Exercise:
Nothing but the lines from the one containing "(376, 235) = (399, 256): pink" through the last line of the records below should be copied, exactly and without pictures.

Task inputs:
☆ ☆ ☆

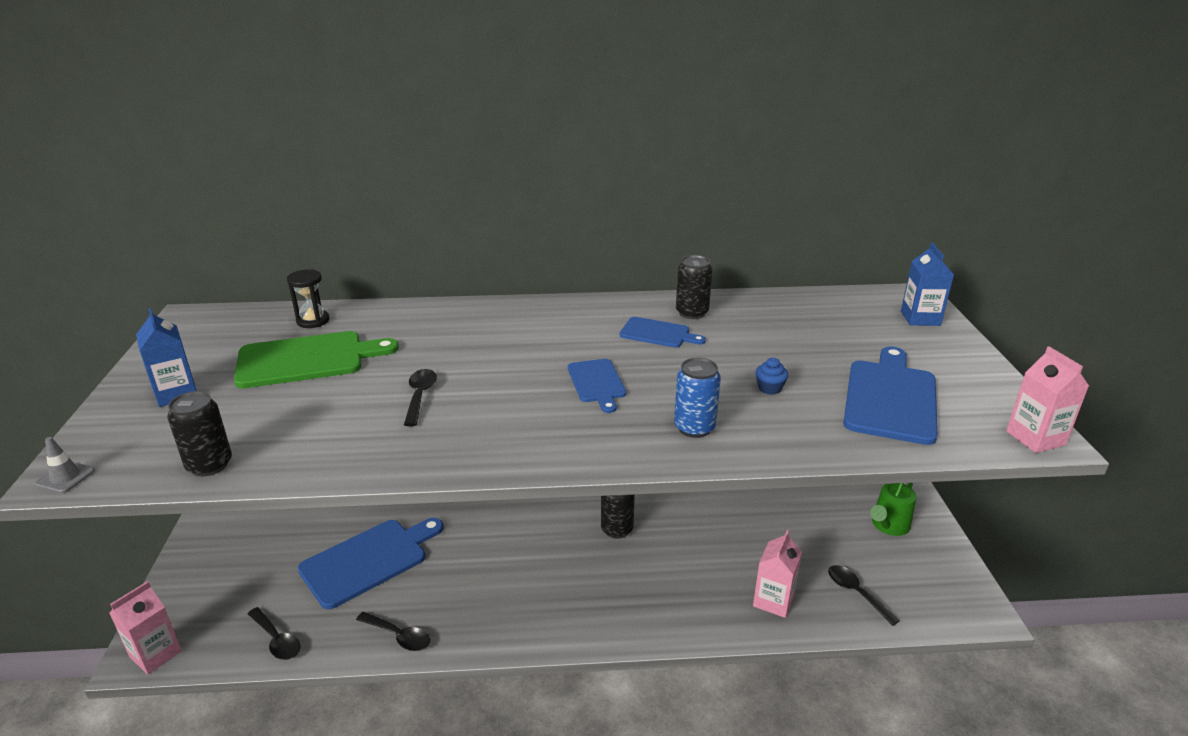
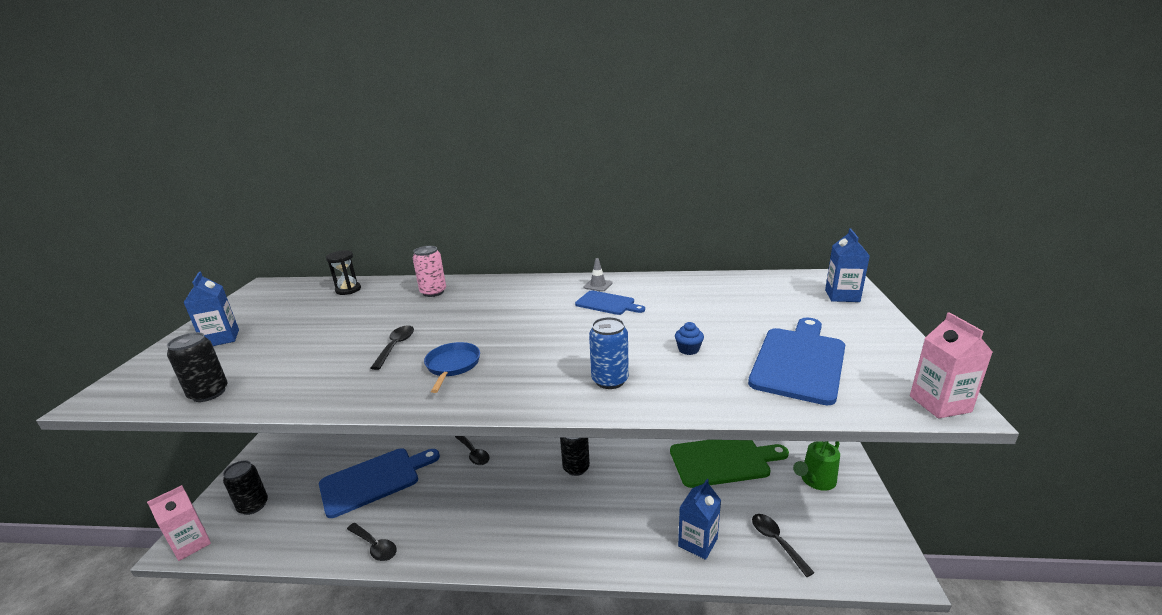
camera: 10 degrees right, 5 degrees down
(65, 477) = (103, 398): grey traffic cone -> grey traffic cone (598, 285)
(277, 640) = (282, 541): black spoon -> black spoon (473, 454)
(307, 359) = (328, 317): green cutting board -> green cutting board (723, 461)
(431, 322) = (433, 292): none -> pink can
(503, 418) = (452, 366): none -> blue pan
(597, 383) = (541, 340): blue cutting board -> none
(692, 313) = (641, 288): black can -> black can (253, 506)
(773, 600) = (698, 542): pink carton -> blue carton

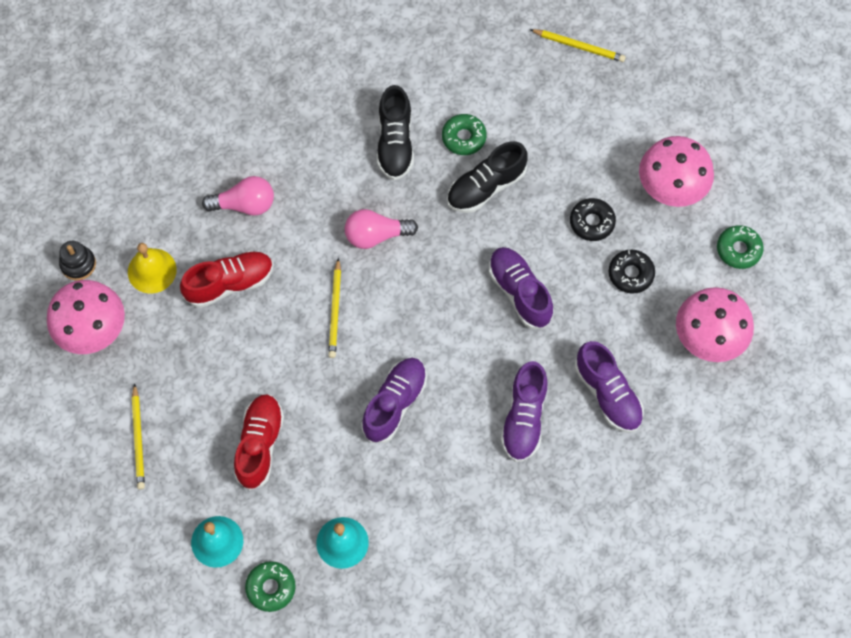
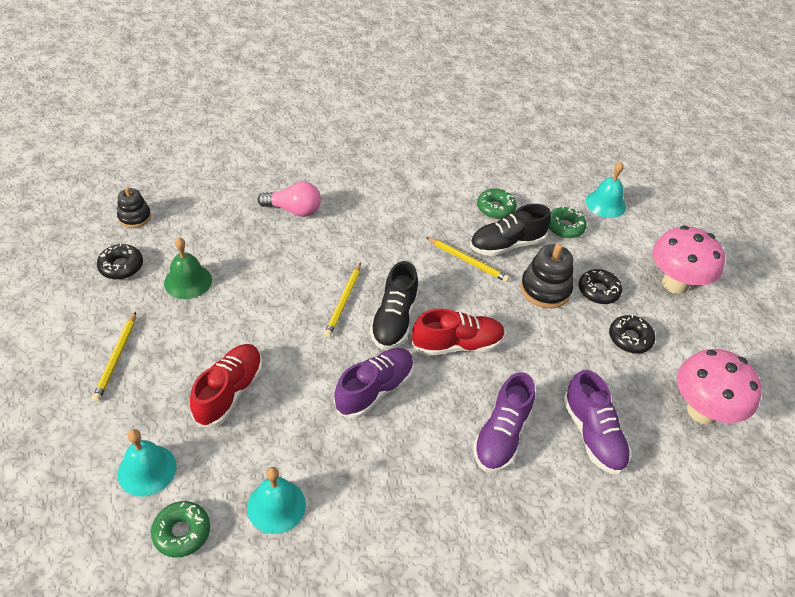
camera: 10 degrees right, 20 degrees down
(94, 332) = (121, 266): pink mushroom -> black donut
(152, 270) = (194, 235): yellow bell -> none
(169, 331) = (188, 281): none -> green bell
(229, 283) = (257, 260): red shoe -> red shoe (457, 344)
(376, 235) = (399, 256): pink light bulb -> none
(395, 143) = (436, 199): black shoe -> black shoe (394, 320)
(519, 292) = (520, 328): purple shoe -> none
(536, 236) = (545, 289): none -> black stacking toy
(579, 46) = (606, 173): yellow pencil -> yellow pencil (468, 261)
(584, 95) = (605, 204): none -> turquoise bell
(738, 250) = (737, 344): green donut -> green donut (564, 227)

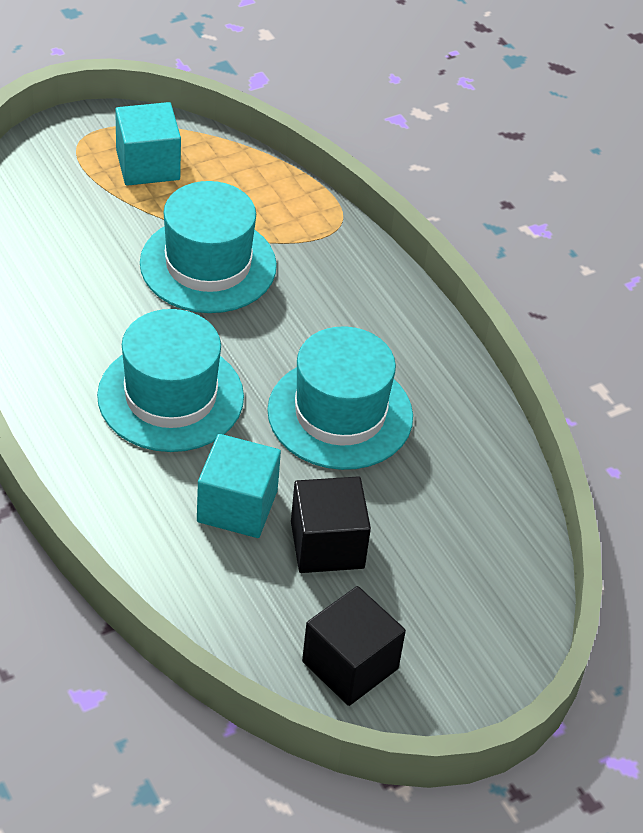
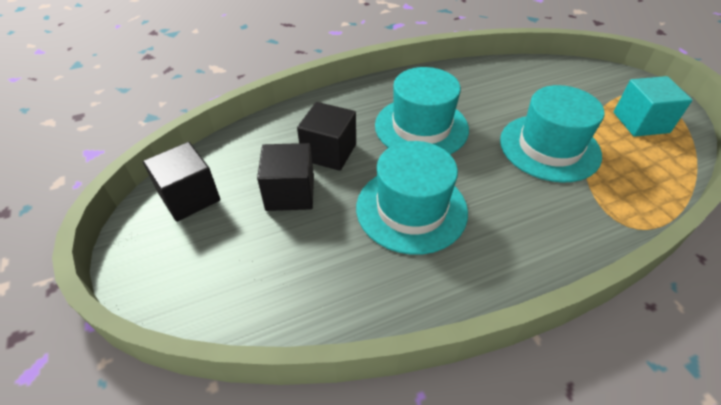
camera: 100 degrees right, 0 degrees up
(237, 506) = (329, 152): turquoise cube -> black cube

☆ ☆ ☆

Written answer:
(376, 235) = (399, 256): pink light bulb -> none
(395, 143) = (436, 199): black shoe -> black shoe (394, 320)
(519, 292) = (520, 328): purple shoe -> none
(536, 236) = (545, 289): none -> black stacking toy
(579, 46) = (606, 173): yellow pencil -> yellow pencil (468, 261)
(584, 95) = (605, 204): none -> turquoise bell
(738, 250) = (737, 344): green donut -> green donut (564, 227)

camera: 100 degrees right, 0 degrees up
(237, 506) = (329, 152): turquoise cube -> black cube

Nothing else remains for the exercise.